* _Requirement_
Count up the lines below that include the string "grey" and report the number by itself.

----- Listed records

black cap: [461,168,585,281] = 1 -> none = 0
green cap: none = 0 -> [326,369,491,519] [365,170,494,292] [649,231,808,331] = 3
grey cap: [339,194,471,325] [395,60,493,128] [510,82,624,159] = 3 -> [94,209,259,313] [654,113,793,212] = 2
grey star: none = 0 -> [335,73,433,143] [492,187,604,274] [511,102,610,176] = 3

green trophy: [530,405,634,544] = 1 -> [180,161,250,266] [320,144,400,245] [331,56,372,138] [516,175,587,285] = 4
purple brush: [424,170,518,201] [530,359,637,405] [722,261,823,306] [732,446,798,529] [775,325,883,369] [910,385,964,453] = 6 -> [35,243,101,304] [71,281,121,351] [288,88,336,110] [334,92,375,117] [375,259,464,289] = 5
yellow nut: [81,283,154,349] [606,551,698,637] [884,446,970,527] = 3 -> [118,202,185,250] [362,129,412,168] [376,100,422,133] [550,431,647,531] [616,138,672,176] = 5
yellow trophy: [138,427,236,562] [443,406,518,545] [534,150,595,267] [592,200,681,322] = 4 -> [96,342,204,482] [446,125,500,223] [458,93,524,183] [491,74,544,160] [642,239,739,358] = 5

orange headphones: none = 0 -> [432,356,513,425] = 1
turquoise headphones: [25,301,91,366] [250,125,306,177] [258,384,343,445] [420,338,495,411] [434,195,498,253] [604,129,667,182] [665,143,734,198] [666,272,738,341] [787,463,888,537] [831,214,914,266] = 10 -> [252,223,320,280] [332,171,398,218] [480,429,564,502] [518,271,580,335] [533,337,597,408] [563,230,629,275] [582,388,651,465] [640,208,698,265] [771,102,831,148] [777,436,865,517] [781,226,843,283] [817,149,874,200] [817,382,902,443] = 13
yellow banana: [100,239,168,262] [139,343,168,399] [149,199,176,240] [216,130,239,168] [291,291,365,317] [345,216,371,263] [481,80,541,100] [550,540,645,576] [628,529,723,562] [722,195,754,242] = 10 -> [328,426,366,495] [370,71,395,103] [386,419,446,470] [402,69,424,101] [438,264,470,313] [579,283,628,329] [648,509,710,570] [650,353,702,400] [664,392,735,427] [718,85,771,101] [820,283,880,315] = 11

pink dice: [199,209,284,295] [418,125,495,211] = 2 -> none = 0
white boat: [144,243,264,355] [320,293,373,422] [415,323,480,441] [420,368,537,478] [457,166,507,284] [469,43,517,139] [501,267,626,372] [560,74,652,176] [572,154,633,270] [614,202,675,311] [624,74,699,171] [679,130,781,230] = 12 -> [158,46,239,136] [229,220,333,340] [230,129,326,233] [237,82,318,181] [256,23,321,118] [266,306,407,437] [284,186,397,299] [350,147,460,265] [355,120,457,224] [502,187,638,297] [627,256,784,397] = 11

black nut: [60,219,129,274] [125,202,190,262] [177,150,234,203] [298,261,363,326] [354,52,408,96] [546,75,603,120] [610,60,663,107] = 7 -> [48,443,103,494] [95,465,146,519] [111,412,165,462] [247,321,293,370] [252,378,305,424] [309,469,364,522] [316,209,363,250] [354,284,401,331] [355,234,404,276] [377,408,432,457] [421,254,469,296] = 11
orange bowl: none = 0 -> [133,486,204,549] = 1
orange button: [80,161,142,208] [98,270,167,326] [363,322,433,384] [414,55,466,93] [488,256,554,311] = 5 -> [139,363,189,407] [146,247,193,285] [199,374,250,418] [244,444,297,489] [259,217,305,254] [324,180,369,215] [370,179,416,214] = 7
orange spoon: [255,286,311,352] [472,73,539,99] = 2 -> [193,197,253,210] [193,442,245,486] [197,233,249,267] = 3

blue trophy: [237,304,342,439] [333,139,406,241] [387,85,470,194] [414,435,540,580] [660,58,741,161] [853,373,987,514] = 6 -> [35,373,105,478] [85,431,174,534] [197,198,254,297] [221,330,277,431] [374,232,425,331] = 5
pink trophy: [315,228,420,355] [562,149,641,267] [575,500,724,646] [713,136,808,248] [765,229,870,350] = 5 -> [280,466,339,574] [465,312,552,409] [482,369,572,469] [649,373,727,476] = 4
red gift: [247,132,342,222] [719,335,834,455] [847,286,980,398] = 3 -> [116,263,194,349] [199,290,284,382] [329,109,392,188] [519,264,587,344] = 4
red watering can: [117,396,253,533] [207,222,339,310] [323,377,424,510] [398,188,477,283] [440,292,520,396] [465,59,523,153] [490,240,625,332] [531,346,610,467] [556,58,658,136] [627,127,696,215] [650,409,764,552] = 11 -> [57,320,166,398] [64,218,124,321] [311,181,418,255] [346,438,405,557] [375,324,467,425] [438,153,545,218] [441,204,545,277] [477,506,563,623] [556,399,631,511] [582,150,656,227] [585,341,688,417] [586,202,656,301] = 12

----------

* _Your solution_
2